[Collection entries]
##########

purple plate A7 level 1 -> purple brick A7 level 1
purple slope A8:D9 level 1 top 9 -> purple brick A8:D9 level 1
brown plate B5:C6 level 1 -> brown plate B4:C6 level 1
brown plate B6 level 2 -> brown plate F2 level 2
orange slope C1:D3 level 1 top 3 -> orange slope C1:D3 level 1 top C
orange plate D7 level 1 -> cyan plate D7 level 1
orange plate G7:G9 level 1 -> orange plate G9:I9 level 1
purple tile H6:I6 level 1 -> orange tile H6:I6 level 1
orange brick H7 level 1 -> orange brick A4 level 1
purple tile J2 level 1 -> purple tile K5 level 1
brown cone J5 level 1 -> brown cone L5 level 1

##########

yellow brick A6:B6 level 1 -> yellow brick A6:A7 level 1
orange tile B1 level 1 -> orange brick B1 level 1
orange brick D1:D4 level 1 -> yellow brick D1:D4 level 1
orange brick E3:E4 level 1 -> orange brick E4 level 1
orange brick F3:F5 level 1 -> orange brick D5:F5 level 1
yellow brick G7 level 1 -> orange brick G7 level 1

##########

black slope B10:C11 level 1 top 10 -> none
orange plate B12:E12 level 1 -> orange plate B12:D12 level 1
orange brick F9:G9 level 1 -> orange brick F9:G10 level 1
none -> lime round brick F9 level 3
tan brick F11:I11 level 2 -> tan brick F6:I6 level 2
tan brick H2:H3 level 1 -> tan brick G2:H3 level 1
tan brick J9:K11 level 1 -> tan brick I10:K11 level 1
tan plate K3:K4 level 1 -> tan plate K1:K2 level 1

##########

**Task directions:**
An exact copy of the lines above, from the one containing "black slope B10:C11 level 1 top 10 -> none" through the one containing "tan plate K3:K4", is the whole of the answer.

**Worked solution:**
black slope B10:C11 level 1 top 10 -> none
orange plate B12:E12 level 1 -> orange plate B12:D12 level 1
orange brick F9:G9 level 1 -> orange brick F9:G10 level 1
none -> lime round brick F9 level 3
tan brick F11:I11 level 2 -> tan brick F6:I6 level 2
tan brick H2:H3 level 1 -> tan brick G2:H3 level 1
tan brick J9:K11 level 1 -> tan brick I10:K11 level 1
tan plate K3:K4 level 1 -> tan plate K1:K2 level 1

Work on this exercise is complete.